== Provided records ==
___

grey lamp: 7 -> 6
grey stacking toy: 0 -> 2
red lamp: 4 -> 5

___

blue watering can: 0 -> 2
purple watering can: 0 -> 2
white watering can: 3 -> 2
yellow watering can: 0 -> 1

___

== Task to complete ==
For every line in the listing above that mentions the word "watering", make a copy.

== Answer to this problem ==
blue watering can: 0 -> 2
purple watering can: 0 -> 2
white watering can: 3 -> 2
yellow watering can: 0 -> 1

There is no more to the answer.